* [WORK TO DO] In the entries below, please replace every "orange diamond" with "red diamond" and reproduce the lines otherwise unchanged, omitting the pictures.

Dataset entries:
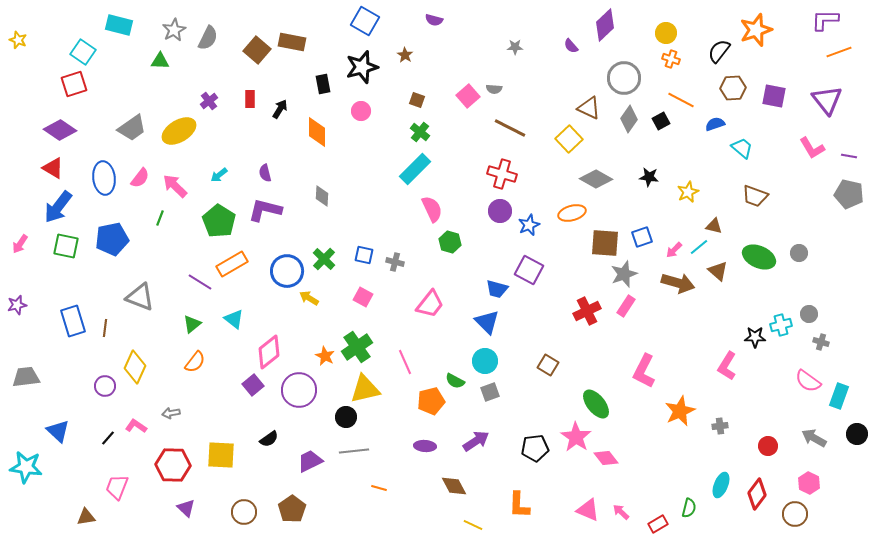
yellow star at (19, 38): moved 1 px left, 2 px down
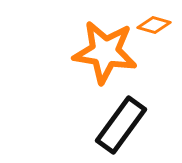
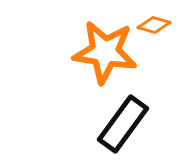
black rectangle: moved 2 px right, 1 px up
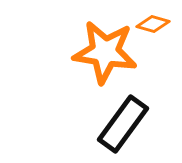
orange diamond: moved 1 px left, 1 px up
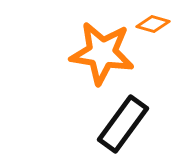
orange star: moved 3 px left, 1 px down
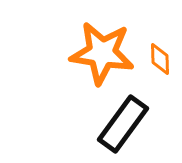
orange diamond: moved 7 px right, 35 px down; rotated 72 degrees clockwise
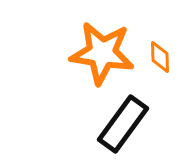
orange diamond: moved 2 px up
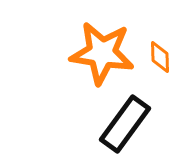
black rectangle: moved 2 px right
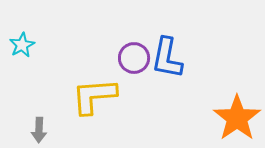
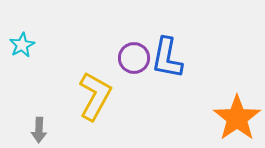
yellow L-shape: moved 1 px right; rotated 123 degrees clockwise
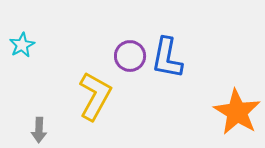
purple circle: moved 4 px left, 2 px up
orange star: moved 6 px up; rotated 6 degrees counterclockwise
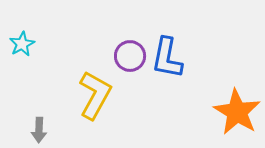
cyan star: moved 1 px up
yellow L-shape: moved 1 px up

* [RESPONSE TO THE TASK]
yellow star at (19, 38): moved 1 px left, 2 px down
black rectangle: moved 2 px right, 1 px up
red diamond: moved 1 px left, 1 px up
orange star: moved 3 px left, 1 px down
red diamond: moved 7 px right, 35 px down; rotated 72 degrees clockwise
red diamond: moved 2 px up
black rectangle: moved 2 px right
yellow L-shape: moved 1 px right; rotated 123 degrees clockwise
purple circle: moved 4 px left, 2 px up
orange star: moved 6 px up; rotated 6 degrees counterclockwise
cyan star: moved 1 px up
yellow L-shape: moved 1 px up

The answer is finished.